* [RECORDED DATA]
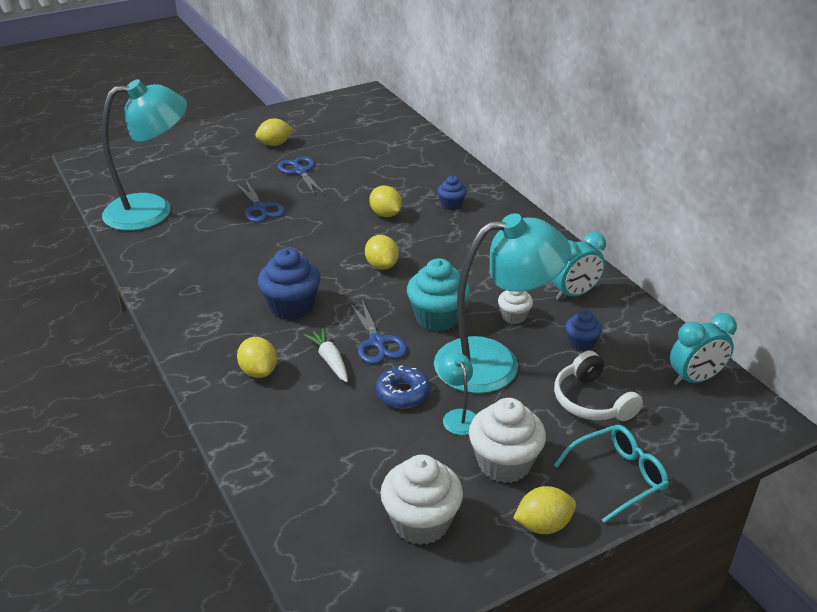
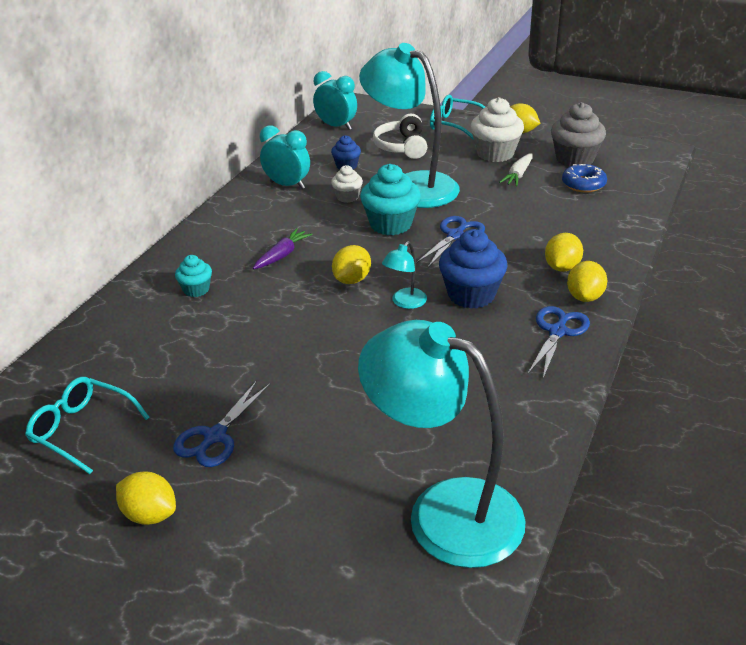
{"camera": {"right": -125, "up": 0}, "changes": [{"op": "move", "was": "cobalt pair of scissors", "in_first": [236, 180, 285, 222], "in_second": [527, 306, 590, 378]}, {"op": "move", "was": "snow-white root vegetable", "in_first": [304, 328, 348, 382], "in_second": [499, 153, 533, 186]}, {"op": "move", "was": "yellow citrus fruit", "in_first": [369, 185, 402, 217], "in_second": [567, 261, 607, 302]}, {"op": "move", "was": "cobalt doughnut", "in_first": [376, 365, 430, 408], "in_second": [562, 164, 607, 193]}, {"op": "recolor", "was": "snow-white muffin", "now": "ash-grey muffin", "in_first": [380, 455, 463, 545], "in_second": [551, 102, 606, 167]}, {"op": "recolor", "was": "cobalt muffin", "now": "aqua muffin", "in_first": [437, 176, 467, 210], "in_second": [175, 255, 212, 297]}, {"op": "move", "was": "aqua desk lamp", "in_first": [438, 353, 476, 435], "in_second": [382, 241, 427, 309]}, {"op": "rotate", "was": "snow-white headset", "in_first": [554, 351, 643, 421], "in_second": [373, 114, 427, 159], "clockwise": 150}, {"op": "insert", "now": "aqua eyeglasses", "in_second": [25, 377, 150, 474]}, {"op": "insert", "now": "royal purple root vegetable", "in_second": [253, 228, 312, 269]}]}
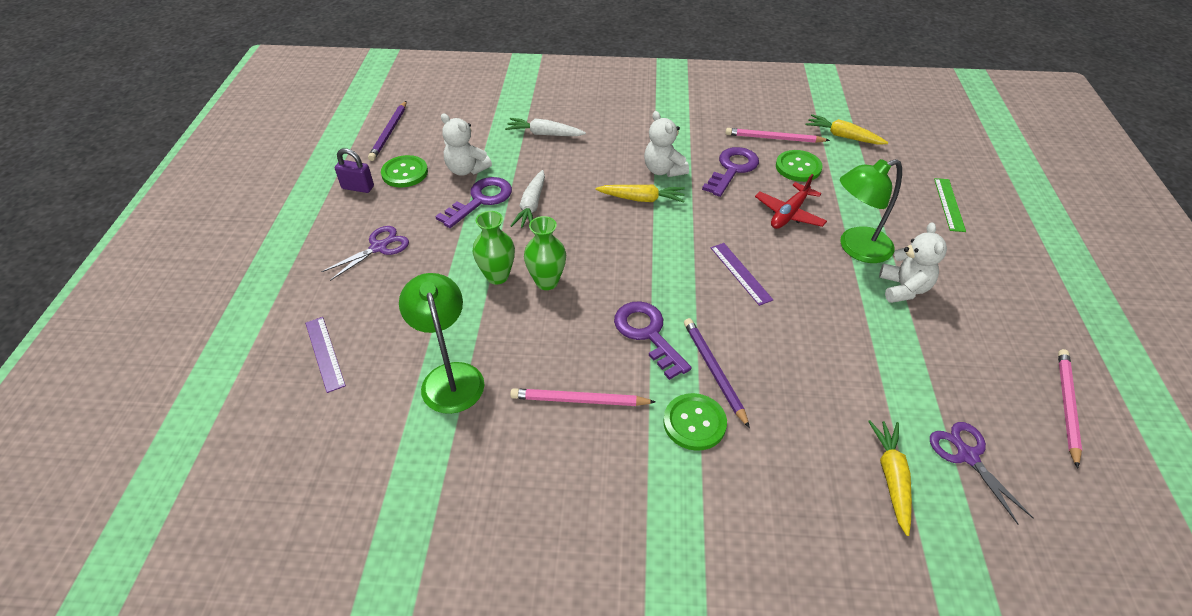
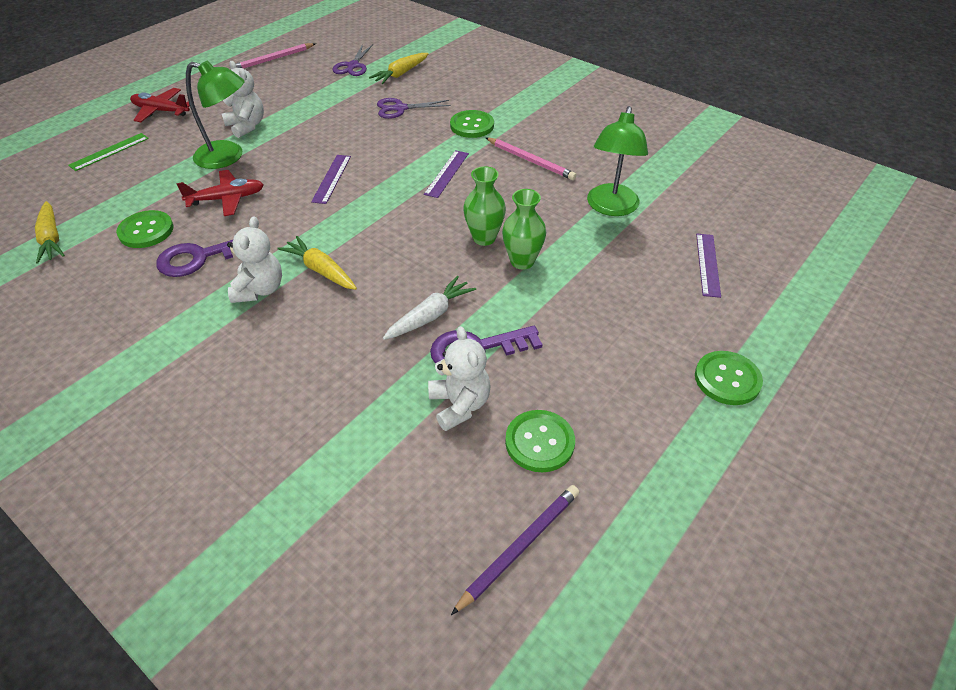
{"camera": {"right": -145, "up": 0}, "changes": [{"op": "move", "was": "royal purple pair of scissors", "in_first": [321, 226, 409, 281], "in_second": [377, 98, 451, 119]}, {"op": "delete", "was": "royal purple padlock", "in_first": [335, 148, 374, 193]}, {"op": "delete", "was": "snow-white root vegetable", "in_first": [505, 118, 586, 136]}, {"op": "replace", "was": "royal purple door key", "now": "royal purple straightedge", "in_first": [614, 301, 692, 380], "in_second": [424, 150, 469, 198]}, {"op": "delete", "was": "royal purple wooden pencil", "in_first": [684, 318, 750, 428]}, {"op": "delete", "was": "rosy wooden pencil", "in_first": [726, 128, 830, 143]}, {"op": "rotate", "was": "snow-white teddy bear", "in_first": [879, 222, 947, 303], "in_second": [222, 61, 264, 138], "clockwise": 105}, {"op": "insert", "now": "scarlet aeroplane", "in_second": [130, 88, 190, 122]}, {"op": "insert", "now": "emerald button", "in_second": [695, 351, 763, 405]}]}
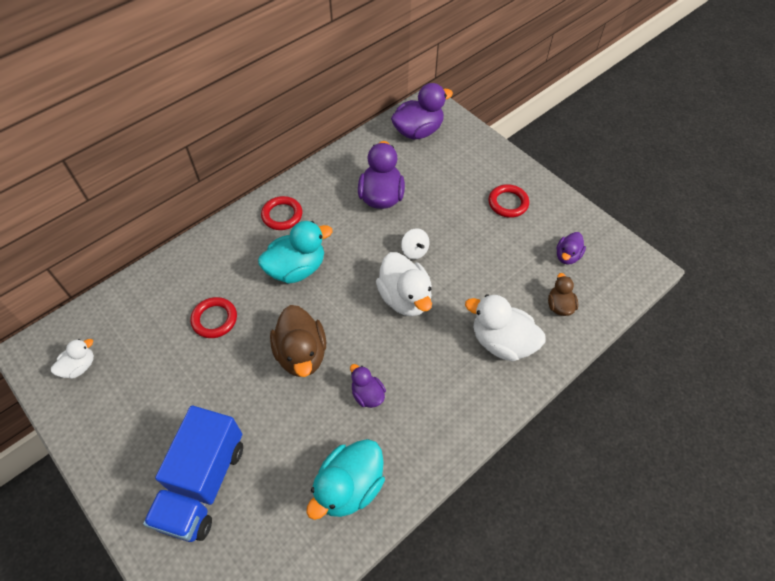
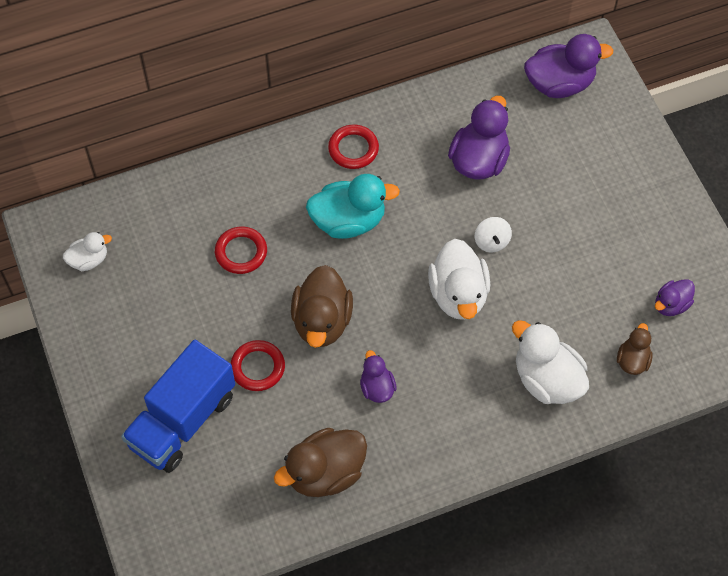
{"camera": {"right": 20, "up": 5}, "changes": [{"op": "recolor", "was": "aqua toy duck", "now": "russet toy duck", "in_first": [306, 439, 385, 520], "in_second": [274, 428, 367, 497]}, {"op": "move", "was": "scarlet ring", "in_first": [488, 184, 529, 218], "in_second": [230, 340, 285, 391]}]}
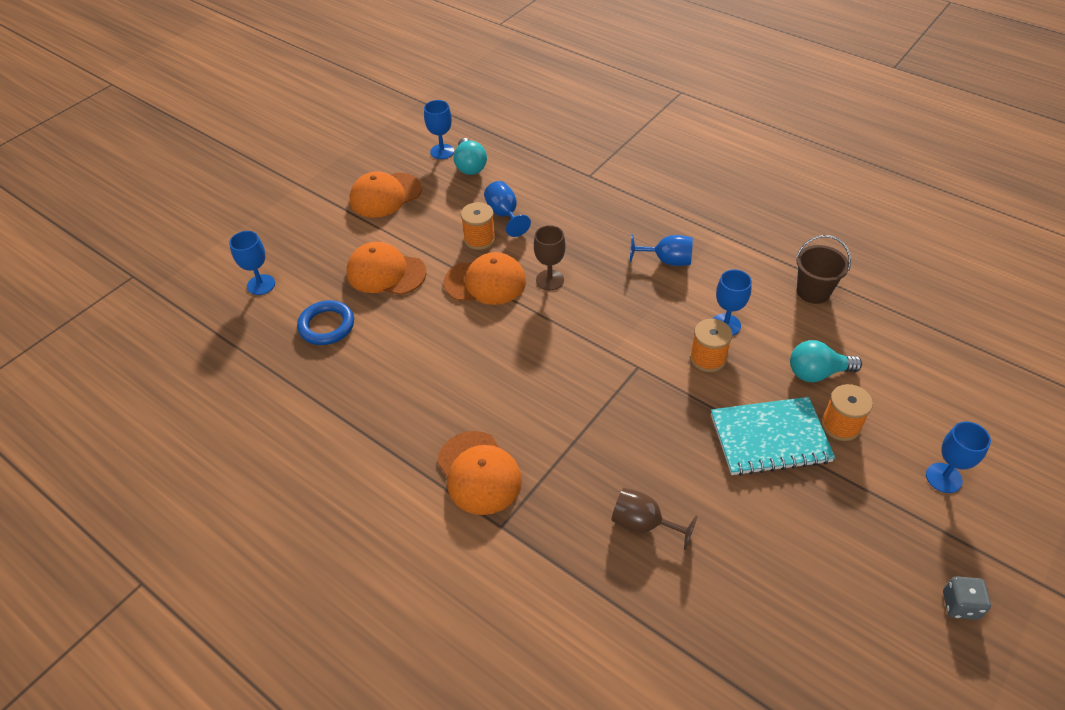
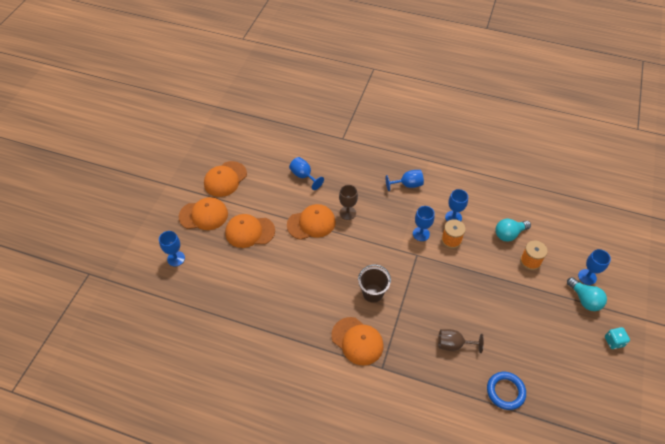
{"camera": {"right": -20, "up": 5}, "changes": [{"op": "move", "was": "cobalt ring", "in_first": [297, 300, 354, 345], "in_second": [487, 372, 526, 410]}, {"op": "move", "was": "cobalt chalice", "in_first": [424, 100, 454, 159], "in_second": [413, 206, 435, 241]}, {"op": "move", "was": "aqua bulb", "in_first": [454, 138, 487, 175], "in_second": [567, 277, 607, 311]}, {"op": "delete", "was": "orange-coloured reel of thread", "in_first": [461, 202, 496, 250]}, {"op": "delete", "was": "aqua notebook", "in_first": [711, 397, 835, 476]}, {"op": "move", "was": "russet sand bucket", "in_first": [796, 235, 851, 304], "in_second": [358, 264, 391, 303]}, {"op": "recolor", "was": "ash-grey dice", "now": "aqua dice", "in_first": [943, 576, 991, 620], "in_second": [605, 327, 630, 349]}, {"op": "insert", "now": "orange-coloured peaked cap", "in_second": [179, 197, 228, 230]}]}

* [WHAT IS REQUIRED] Copy the material above in full and exactly, skipping pictures.

* [OUTPUT FOR THIS TASK]
{"camera": {"right": -125, "up": 0}, "changes": [{"op": "move", "was": "cobalt pair of scissors", "in_first": [236, 180, 285, 222], "in_second": [527, 306, 590, 378]}, {"op": "move", "was": "snow-white root vegetable", "in_first": [304, 328, 348, 382], "in_second": [499, 153, 533, 186]}, {"op": "move", "was": "yellow citrus fruit", "in_first": [369, 185, 402, 217], "in_second": [567, 261, 607, 302]}, {"op": "move", "was": "cobalt doughnut", "in_first": [376, 365, 430, 408], "in_second": [562, 164, 607, 193]}, {"op": "recolor", "was": "snow-white muffin", "now": "ash-grey muffin", "in_first": [380, 455, 463, 545], "in_second": [551, 102, 606, 167]}, {"op": "recolor", "was": "cobalt muffin", "now": "aqua muffin", "in_first": [437, 176, 467, 210], "in_second": [175, 255, 212, 297]}, {"op": "move", "was": "aqua desk lamp", "in_first": [438, 353, 476, 435], "in_second": [382, 241, 427, 309]}, {"op": "rotate", "was": "snow-white headset", "in_first": [554, 351, 643, 421], "in_second": [373, 114, 427, 159], "clockwise": 150}, {"op": "insert", "now": "aqua eyeglasses", "in_second": [25, 377, 150, 474]}, {"op": "insert", "now": "royal purple root vegetable", "in_second": [253, 228, 312, 269]}]}
{"camera": {"right": -145, "up": 0}, "changes": [{"op": "move", "was": "royal purple pair of scissors", "in_first": [321, 226, 409, 281], "in_second": [377, 98, 451, 119]}, {"op": "delete", "was": "royal purple padlock", "in_first": [335, 148, 374, 193]}, {"op": "delete", "was": "snow-white root vegetable", "in_first": [505, 118, 586, 136]}, {"op": "replace", "was": "royal purple door key", "now": "royal purple straightedge", "in_first": [614, 301, 692, 380], "in_second": [424, 150, 469, 198]}, {"op": "delete", "was": "royal purple wooden pencil", "in_first": [684, 318, 750, 428]}, {"op": "delete", "was": "rosy wooden pencil", "in_first": [726, 128, 830, 143]}, {"op": "rotate", "was": "snow-white teddy bear", "in_first": [879, 222, 947, 303], "in_second": [222, 61, 264, 138], "clockwise": 105}, {"op": "insert", "now": "scarlet aeroplane", "in_second": [130, 88, 190, 122]}, {"op": "insert", "now": "emerald button", "in_second": [695, 351, 763, 405]}]}
{"camera": {"right": 20, "up": 5}, "changes": [{"op": "recolor", "was": "aqua toy duck", "now": "russet toy duck", "in_first": [306, 439, 385, 520], "in_second": [274, 428, 367, 497]}, {"op": "move", "was": "scarlet ring", "in_first": [488, 184, 529, 218], "in_second": [230, 340, 285, 391]}]}
{"camera": {"right": -20, "up": 5}, "changes": [{"op": "move", "was": "cobalt ring", "in_first": [297, 300, 354, 345], "in_second": [487, 372, 526, 410]}, {"op": "move", "was": "cobalt chalice", "in_first": [424, 100, 454, 159], "in_second": [413, 206, 435, 241]}, {"op": "move", "was": "aqua bulb", "in_first": [454, 138, 487, 175], "in_second": [567, 277, 607, 311]}, {"op": "delete", "was": "orange-coloured reel of thread", "in_first": [461, 202, 496, 250]}, {"op": "delete", "was": "aqua notebook", "in_first": [711, 397, 835, 476]}, {"op": "move", "was": "russet sand bucket", "in_first": [796, 235, 851, 304], "in_second": [358, 264, 391, 303]}, {"op": "recolor", "was": "ash-grey dice", "now": "aqua dice", "in_first": [943, 576, 991, 620], "in_second": [605, 327, 630, 349]}, {"op": "insert", "now": "orange-coloured peaked cap", "in_second": [179, 197, 228, 230]}]}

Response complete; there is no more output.